Problem details:
Repeat the listing that follows character for character, omitting images.

┄┄┄┄┄┄

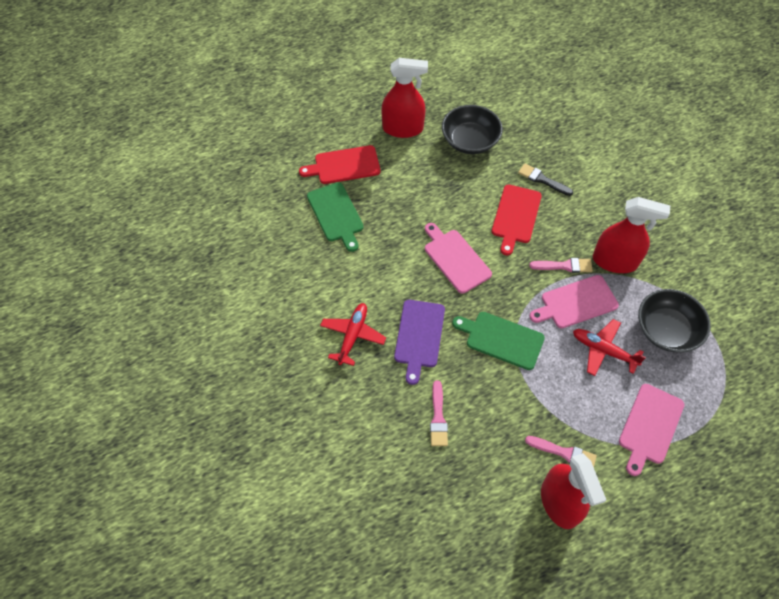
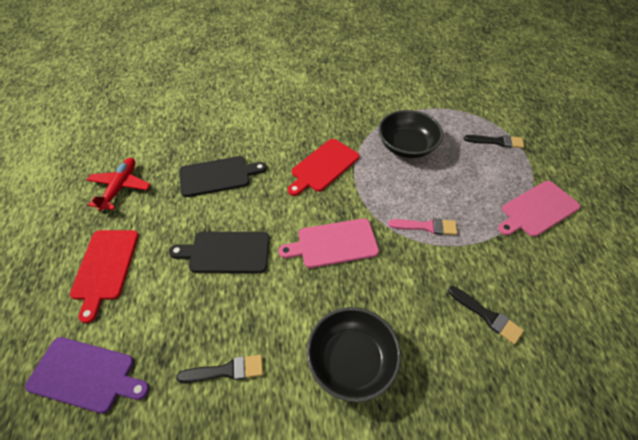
black brush: 1 -> 3
black cutting board: 0 -> 2
green cutting board: 2 -> 0
pink brush: 3 -> 1
pink cutting board: 3 -> 2
red plane: 2 -> 1
red spray bottle: 3 -> 0

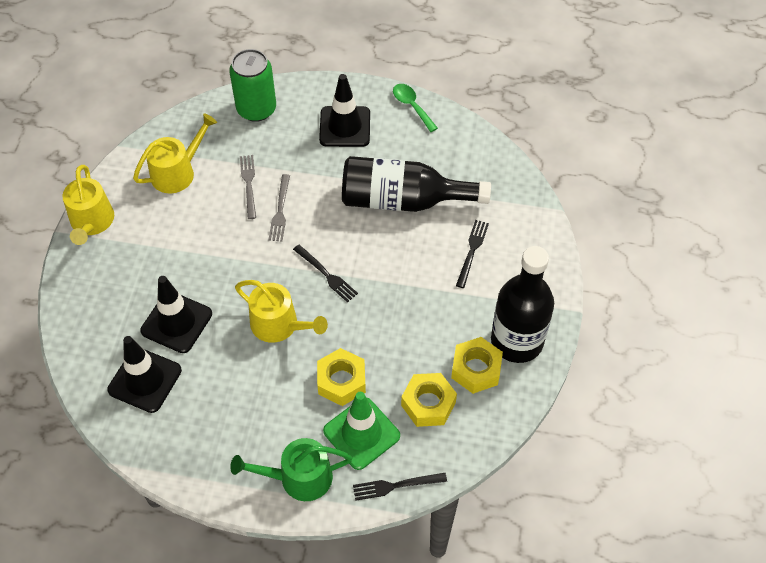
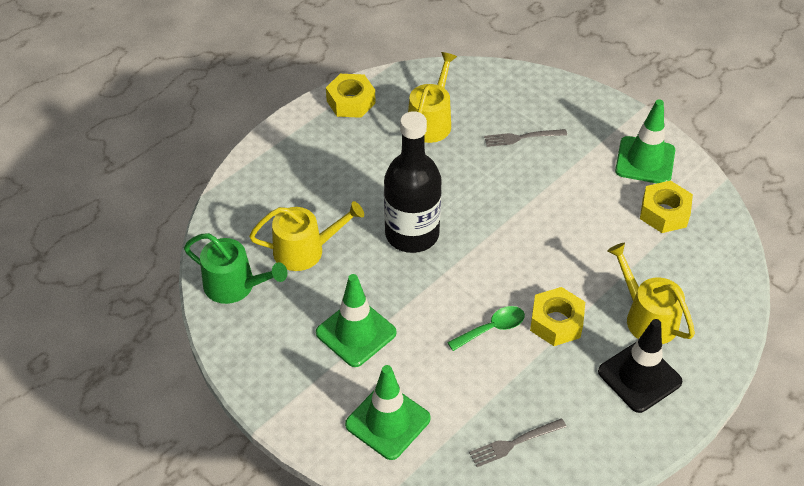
black bottle: 2 -> 1
black fork: 3 -> 0
black traffic cone: 3 -> 1
green can: 1 -> 0
green traffic cone: 1 -> 3

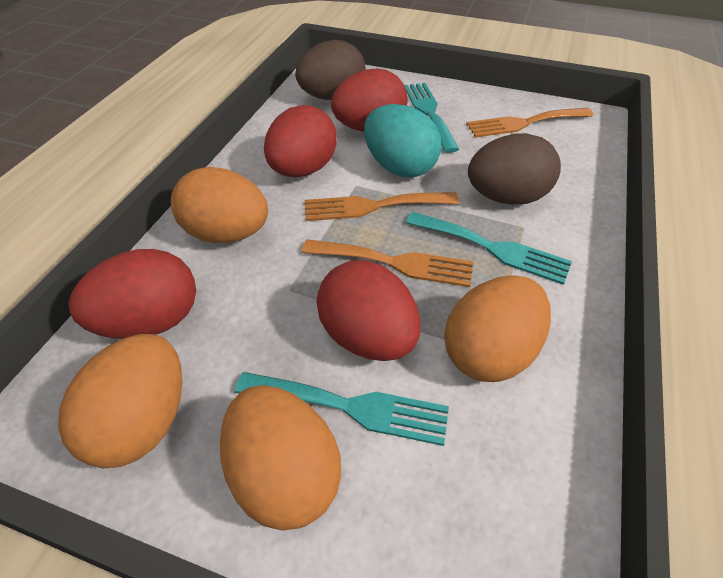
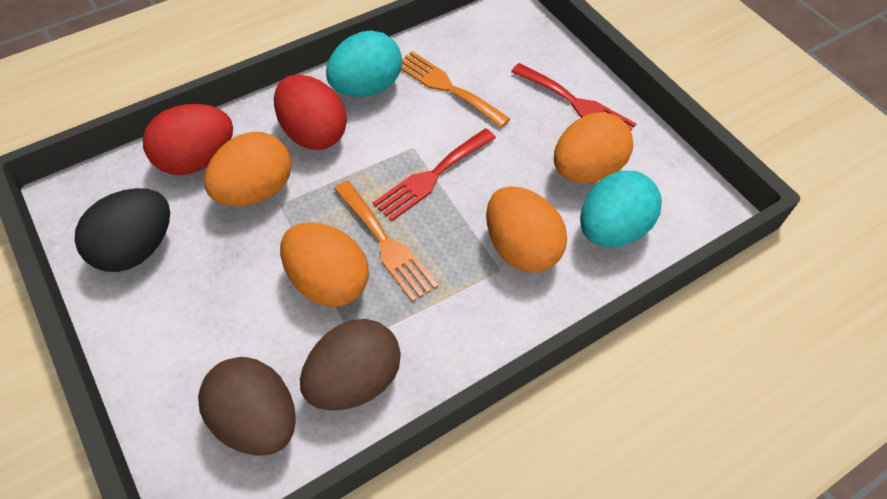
black egg: 0 -> 1
orange fork: 3 -> 2
red egg: 4 -> 2
red fork: 0 -> 2
turquoise egg: 1 -> 2
turquoise fork: 3 -> 0

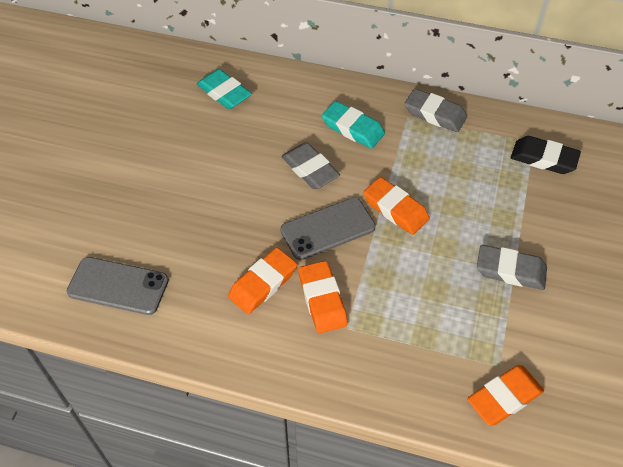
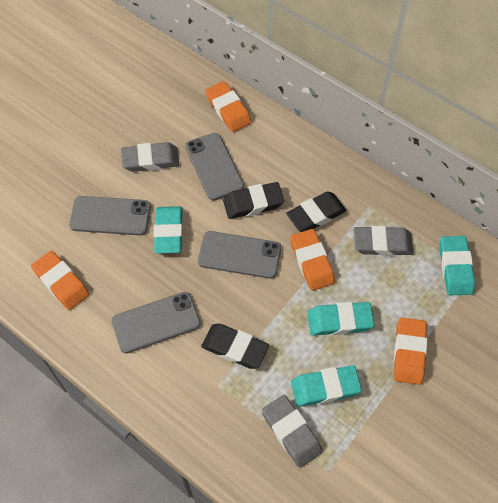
black eraser: 1 -> 3
grey phone: 2 -> 4
turquoise eraser: 2 -> 4

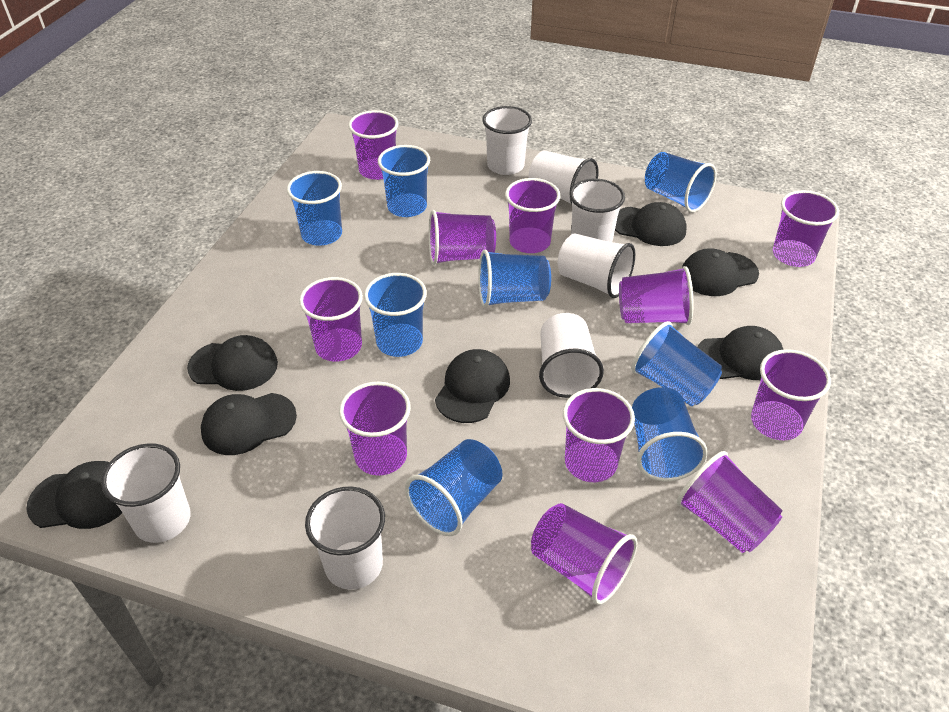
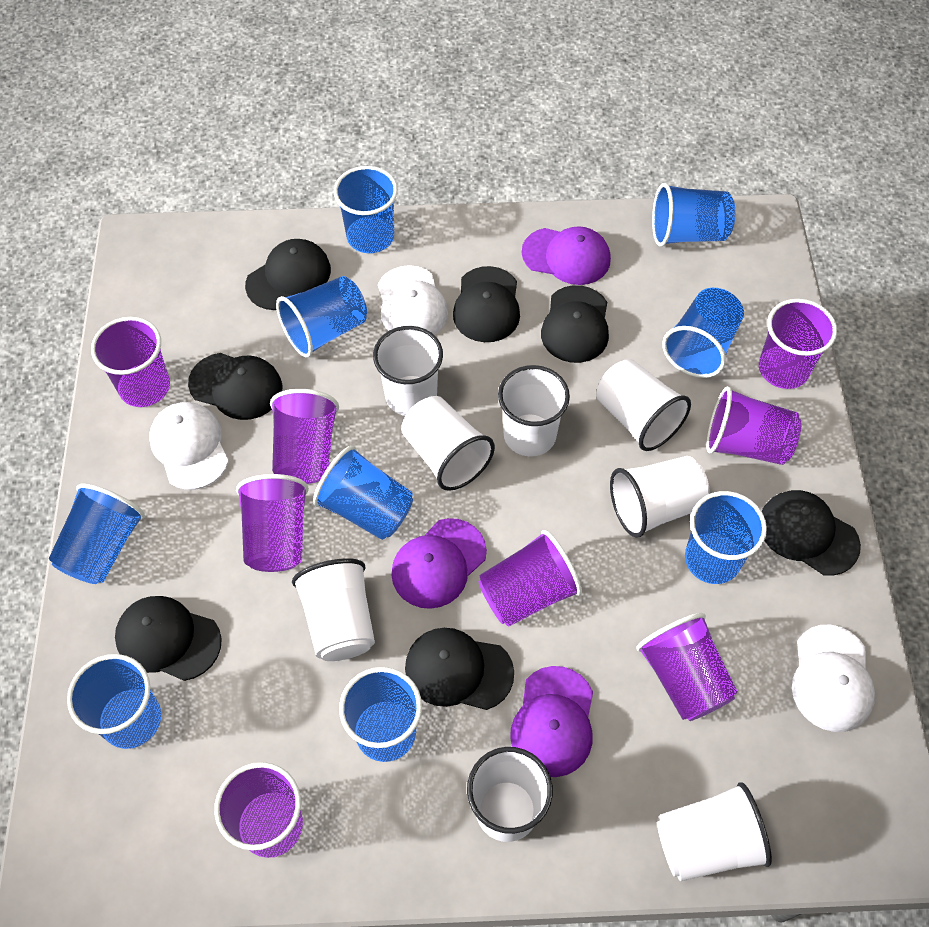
blue cup: 8 -> 9
purple cap: 0 -> 3
purple cup: 11 -> 8
white cap: 0 -> 3
white cup: 7 -> 8

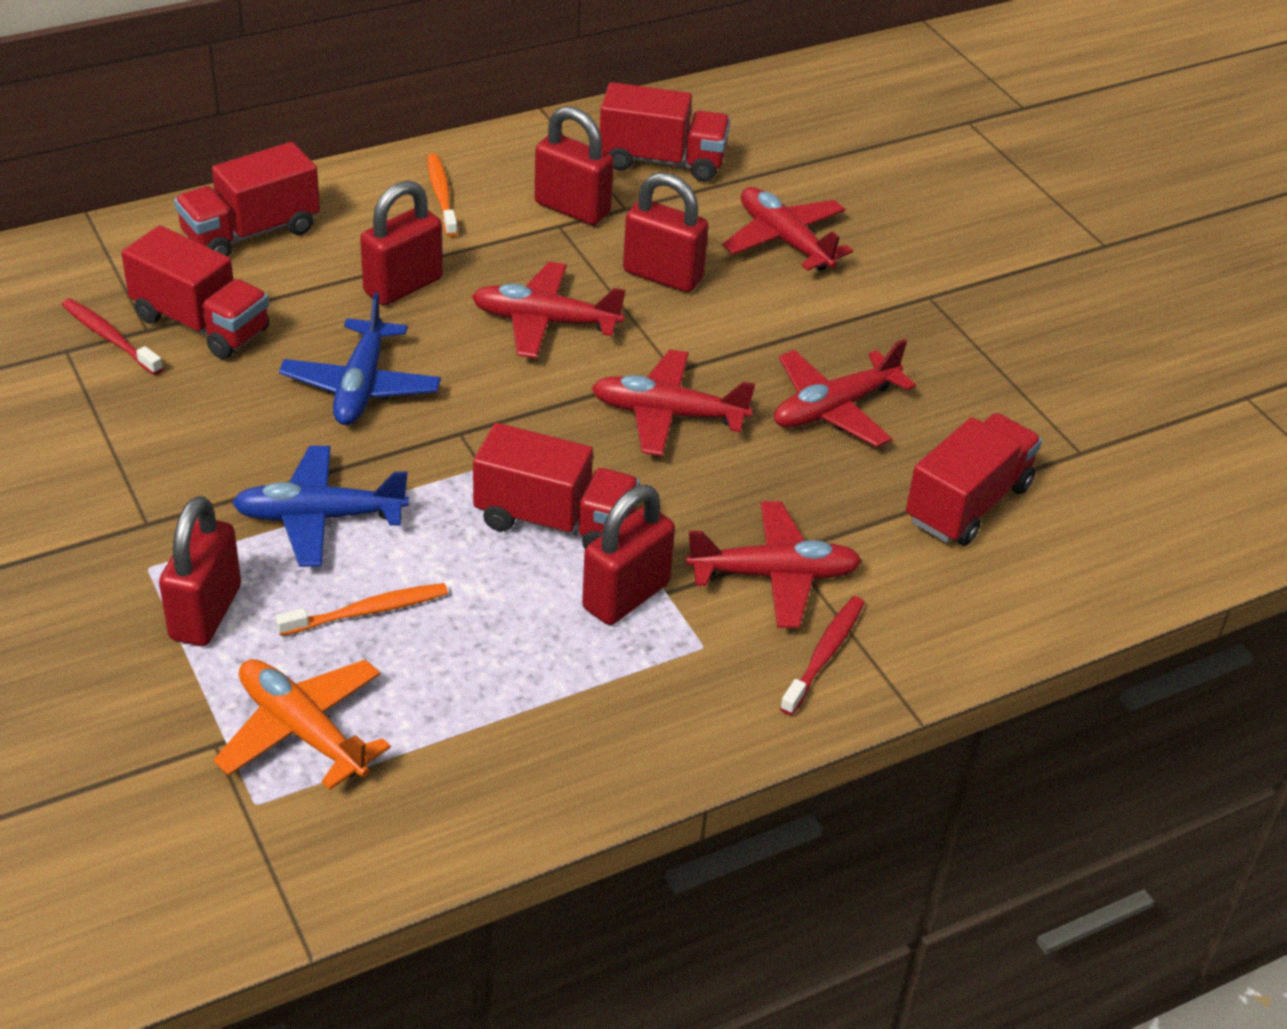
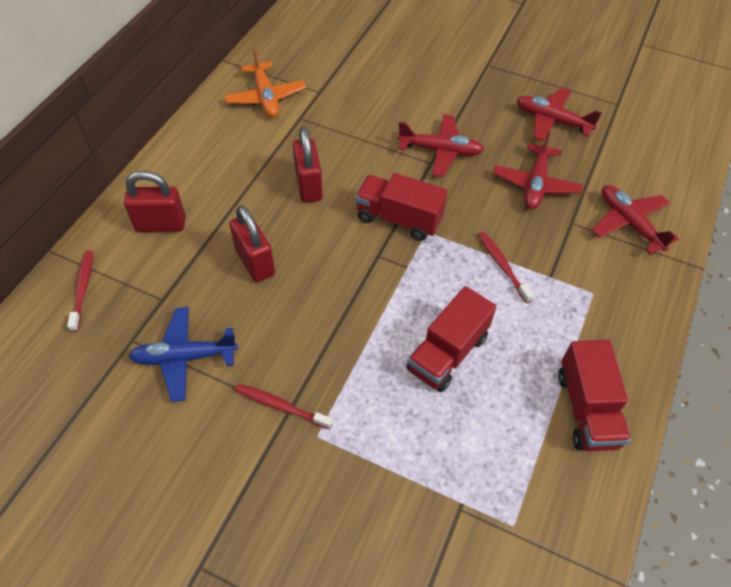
blue plane: 2 -> 1
orange toothbrush: 2 -> 0
red padlock: 5 -> 3
red plane: 5 -> 4
red toothbrush: 2 -> 3
red truck: 5 -> 3

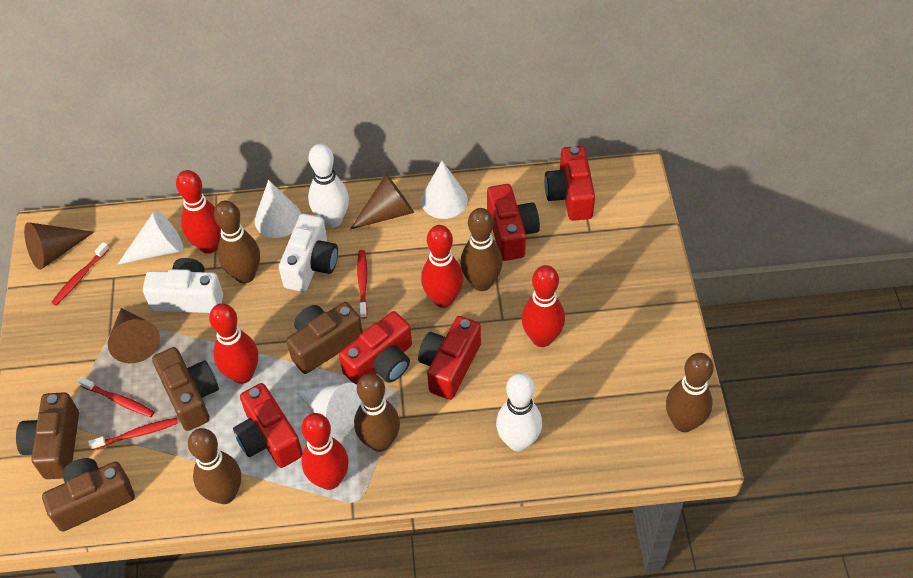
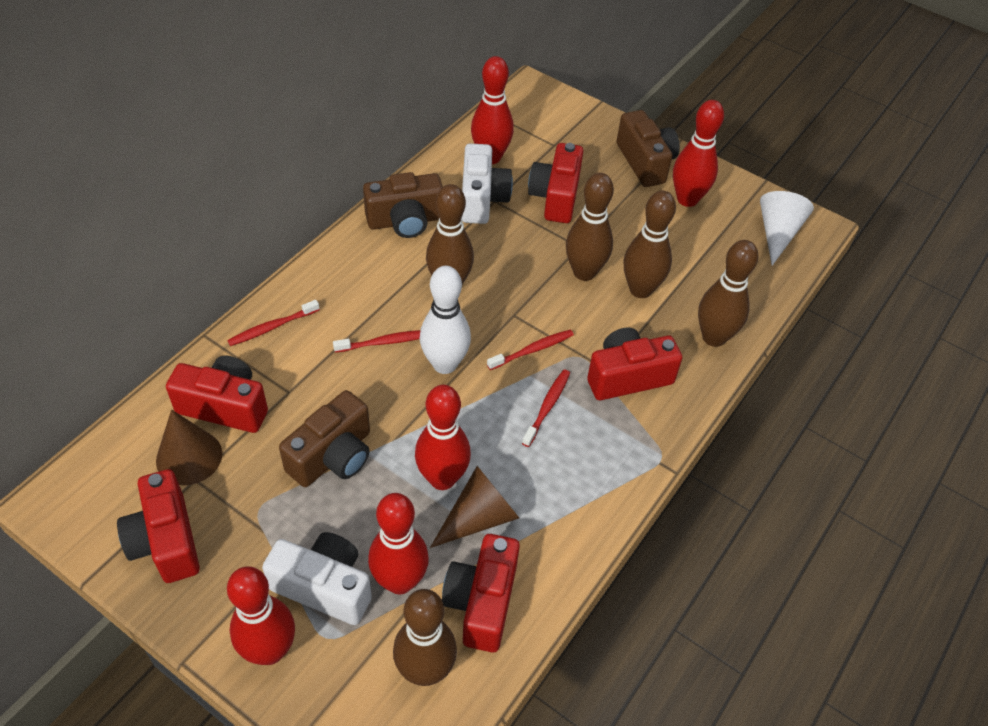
brown camera: 4 -> 3
brown cone: 3 -> 2
white bowling pin: 2 -> 1
white cone: 4 -> 1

┄┄┄┄┄┄

Your solution:
black brush: 1 -> 3
black cutting board: 0 -> 2
green cutting board: 2 -> 0
pink brush: 3 -> 1
pink cutting board: 3 -> 2
red plane: 2 -> 1
red spray bottle: 3 -> 0

black bottle: 2 -> 1
black fork: 3 -> 0
black traffic cone: 3 -> 1
green can: 1 -> 0
green traffic cone: 1 -> 3

black egg: 0 -> 1
orange fork: 3 -> 2
red egg: 4 -> 2
red fork: 0 -> 2
turquoise egg: 1 -> 2
turquoise fork: 3 -> 0

black eraser: 1 -> 3
grey phone: 2 -> 4
turquoise eraser: 2 -> 4

blue cup: 8 -> 9
purple cap: 0 -> 3
purple cup: 11 -> 8
white cap: 0 -> 3
white cup: 7 -> 8

blue plane: 2 -> 1
orange toothbrush: 2 -> 0
red padlock: 5 -> 3
red plane: 5 -> 4
red toothbrush: 2 -> 3
red truck: 5 -> 3

brown camera: 4 -> 3
brown cone: 3 -> 2
white bowling pin: 2 -> 1
white cone: 4 -> 1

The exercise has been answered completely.